Collected data entries:
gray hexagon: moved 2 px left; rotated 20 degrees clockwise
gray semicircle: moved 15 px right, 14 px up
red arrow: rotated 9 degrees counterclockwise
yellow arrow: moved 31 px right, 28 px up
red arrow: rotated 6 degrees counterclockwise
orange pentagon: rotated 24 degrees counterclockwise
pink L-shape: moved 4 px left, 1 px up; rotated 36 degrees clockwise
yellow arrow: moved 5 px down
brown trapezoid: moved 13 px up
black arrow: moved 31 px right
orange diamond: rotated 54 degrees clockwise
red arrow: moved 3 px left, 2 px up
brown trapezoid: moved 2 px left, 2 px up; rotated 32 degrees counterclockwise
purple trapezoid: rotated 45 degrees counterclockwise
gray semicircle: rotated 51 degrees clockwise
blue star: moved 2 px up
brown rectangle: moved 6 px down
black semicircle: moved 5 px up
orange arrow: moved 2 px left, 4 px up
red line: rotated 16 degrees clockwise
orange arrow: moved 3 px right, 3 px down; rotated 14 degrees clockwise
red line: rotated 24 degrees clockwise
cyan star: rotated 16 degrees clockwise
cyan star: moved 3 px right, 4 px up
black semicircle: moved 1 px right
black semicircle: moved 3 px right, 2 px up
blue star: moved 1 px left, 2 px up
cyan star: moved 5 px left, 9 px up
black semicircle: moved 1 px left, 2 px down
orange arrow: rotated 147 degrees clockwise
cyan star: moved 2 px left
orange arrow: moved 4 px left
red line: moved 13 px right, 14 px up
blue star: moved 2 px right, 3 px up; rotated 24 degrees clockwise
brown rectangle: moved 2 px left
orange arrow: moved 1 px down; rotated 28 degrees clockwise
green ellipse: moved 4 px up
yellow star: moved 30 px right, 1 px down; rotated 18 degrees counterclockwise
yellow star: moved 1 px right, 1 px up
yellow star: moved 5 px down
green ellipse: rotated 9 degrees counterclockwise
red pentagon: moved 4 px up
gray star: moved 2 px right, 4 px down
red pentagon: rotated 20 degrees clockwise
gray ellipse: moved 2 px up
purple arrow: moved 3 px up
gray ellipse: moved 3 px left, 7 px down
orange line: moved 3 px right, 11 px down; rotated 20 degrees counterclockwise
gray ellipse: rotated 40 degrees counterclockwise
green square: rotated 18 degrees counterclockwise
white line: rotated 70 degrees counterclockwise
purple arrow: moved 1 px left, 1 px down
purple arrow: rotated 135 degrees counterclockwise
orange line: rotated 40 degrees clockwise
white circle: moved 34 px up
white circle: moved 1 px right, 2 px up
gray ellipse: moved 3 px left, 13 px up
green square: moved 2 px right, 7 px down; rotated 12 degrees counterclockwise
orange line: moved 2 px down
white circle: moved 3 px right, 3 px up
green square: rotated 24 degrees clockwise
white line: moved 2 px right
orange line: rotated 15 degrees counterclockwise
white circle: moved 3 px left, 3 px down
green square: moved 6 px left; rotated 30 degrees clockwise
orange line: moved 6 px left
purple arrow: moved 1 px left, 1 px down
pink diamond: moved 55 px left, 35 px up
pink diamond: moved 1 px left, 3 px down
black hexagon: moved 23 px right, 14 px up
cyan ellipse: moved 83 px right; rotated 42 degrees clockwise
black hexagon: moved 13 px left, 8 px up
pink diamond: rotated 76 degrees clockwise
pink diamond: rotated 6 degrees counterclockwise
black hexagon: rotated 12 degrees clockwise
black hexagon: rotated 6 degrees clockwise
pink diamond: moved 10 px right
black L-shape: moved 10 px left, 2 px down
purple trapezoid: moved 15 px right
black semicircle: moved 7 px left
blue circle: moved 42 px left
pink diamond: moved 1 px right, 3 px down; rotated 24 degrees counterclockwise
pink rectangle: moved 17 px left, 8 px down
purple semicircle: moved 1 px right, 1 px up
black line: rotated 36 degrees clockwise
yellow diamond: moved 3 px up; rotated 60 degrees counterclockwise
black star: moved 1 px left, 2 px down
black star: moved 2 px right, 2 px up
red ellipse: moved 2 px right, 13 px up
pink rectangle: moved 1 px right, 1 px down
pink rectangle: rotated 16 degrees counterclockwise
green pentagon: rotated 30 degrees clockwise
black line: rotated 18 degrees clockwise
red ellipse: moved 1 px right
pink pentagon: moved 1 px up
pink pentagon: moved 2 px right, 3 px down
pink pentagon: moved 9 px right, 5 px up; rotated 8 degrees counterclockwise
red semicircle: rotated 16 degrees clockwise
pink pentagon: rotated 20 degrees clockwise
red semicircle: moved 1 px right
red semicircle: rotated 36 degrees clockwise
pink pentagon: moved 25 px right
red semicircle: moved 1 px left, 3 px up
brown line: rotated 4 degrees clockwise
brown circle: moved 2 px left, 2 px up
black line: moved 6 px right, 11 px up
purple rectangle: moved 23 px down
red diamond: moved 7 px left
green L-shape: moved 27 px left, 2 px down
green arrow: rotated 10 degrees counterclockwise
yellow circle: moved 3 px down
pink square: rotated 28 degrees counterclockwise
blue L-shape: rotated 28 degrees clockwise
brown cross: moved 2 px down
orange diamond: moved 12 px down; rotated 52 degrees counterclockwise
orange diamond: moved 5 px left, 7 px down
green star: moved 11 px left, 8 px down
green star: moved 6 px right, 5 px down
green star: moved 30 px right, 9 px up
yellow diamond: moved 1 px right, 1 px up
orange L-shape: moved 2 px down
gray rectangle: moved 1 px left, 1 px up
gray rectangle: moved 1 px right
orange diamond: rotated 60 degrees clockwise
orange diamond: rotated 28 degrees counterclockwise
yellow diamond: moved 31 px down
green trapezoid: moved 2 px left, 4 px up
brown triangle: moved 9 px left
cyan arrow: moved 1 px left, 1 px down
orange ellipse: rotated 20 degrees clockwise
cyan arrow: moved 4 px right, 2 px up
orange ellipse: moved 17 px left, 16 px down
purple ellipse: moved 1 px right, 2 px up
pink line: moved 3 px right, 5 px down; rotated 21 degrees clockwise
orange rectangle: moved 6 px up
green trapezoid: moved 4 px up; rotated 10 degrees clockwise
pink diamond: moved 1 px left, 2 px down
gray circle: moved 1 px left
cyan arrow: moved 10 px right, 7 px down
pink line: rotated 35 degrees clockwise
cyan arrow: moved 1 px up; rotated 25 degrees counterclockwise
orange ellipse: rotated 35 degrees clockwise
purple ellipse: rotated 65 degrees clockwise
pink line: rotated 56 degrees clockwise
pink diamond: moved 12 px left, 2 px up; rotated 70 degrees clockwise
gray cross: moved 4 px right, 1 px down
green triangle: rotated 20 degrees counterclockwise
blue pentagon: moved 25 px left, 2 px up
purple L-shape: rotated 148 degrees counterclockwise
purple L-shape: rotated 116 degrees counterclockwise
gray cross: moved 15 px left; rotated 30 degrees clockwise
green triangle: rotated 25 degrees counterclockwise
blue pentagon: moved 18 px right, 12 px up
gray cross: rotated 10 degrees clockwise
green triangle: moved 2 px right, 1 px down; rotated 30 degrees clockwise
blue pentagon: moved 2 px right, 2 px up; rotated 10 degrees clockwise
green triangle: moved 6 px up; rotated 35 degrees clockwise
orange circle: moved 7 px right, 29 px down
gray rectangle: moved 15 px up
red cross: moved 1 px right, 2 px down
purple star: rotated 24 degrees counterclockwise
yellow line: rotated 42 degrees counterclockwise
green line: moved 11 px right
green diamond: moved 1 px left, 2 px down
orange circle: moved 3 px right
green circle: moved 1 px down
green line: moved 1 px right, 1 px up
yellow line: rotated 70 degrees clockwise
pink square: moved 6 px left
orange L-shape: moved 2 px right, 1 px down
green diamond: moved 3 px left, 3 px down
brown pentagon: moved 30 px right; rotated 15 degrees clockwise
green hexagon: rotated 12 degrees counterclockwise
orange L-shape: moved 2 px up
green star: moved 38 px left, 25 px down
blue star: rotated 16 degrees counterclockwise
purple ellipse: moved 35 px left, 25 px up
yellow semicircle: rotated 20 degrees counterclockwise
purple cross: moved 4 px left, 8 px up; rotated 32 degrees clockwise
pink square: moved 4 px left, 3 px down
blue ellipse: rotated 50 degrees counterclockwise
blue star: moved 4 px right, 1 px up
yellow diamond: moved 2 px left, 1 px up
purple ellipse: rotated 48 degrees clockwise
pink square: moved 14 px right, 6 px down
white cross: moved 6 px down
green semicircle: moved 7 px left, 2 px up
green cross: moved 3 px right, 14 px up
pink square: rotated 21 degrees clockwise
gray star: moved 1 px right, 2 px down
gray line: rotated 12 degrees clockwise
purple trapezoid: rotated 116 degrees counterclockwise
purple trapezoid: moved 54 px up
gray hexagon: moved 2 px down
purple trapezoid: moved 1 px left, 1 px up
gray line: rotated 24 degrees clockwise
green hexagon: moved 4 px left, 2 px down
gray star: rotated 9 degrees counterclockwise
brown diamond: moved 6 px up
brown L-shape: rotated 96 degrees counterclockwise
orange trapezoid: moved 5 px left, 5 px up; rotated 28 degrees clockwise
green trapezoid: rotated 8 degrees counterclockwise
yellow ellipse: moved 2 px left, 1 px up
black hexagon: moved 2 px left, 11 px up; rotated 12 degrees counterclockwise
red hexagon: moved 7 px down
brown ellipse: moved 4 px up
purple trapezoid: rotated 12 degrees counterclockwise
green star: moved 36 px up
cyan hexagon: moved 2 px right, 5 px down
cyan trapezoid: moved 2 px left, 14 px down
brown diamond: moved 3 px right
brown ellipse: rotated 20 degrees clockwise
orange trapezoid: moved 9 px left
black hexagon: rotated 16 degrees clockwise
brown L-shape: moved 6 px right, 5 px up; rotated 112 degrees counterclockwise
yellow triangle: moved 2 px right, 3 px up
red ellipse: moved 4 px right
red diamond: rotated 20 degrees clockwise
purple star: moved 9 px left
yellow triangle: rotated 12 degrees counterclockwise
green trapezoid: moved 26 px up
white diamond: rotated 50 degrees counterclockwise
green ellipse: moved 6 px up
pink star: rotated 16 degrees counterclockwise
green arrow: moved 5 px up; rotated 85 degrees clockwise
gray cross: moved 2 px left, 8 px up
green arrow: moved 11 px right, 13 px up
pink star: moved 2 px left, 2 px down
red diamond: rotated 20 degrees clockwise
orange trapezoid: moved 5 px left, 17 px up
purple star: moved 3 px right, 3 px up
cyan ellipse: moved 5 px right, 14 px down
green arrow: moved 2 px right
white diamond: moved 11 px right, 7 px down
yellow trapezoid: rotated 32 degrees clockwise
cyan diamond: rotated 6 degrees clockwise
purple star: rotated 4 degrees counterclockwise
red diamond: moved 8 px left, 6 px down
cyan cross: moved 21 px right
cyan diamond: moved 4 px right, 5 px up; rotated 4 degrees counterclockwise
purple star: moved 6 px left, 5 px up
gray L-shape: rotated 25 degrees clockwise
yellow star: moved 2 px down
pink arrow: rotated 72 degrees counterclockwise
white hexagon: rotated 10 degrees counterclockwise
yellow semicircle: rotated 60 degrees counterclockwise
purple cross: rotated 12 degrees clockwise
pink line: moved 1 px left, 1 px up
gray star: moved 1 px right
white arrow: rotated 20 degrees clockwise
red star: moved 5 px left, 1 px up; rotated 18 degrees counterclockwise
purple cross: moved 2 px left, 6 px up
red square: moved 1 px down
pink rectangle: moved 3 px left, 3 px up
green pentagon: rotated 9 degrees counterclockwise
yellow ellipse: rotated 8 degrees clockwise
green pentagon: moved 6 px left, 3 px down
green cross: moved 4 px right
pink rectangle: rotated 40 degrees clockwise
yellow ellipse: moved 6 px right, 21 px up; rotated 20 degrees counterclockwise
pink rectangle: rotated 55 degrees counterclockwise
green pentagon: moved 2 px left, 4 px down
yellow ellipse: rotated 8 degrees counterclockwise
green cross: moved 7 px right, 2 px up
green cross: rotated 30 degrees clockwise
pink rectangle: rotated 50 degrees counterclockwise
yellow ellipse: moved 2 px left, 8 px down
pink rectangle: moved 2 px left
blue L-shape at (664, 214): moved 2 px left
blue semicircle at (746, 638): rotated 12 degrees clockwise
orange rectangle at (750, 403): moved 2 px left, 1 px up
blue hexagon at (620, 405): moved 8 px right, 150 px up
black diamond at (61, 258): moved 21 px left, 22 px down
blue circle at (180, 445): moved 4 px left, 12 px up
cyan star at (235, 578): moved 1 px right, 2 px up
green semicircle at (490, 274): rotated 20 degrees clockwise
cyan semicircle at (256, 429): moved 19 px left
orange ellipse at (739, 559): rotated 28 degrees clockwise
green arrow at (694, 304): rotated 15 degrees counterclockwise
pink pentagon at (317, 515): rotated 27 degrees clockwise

### Goal
Copy the material word for word, from its first line through the line that contains "brown trapezoid: moved 2".

### Result for this task
gray hexagon: moved 2 px left; rotated 20 degrees clockwise
gray semicircle: moved 15 px right, 14 px up
red arrow: rotated 9 degrees counterclockwise
yellow arrow: moved 31 px right, 28 px up
red arrow: rotated 6 degrees counterclockwise
orange pentagon: rotated 24 degrees counterclockwise
pink L-shape: moved 4 px left, 1 px up; rotated 36 degrees clockwise
yellow arrow: moved 5 px down
brown trapezoid: moved 13 px up
black arrow: moved 31 px right
orange diamond: rotated 54 degrees clockwise
red arrow: moved 3 px left, 2 px up
brown trapezoid: moved 2 px left, 2 px up; rotated 32 degrees counterclockwise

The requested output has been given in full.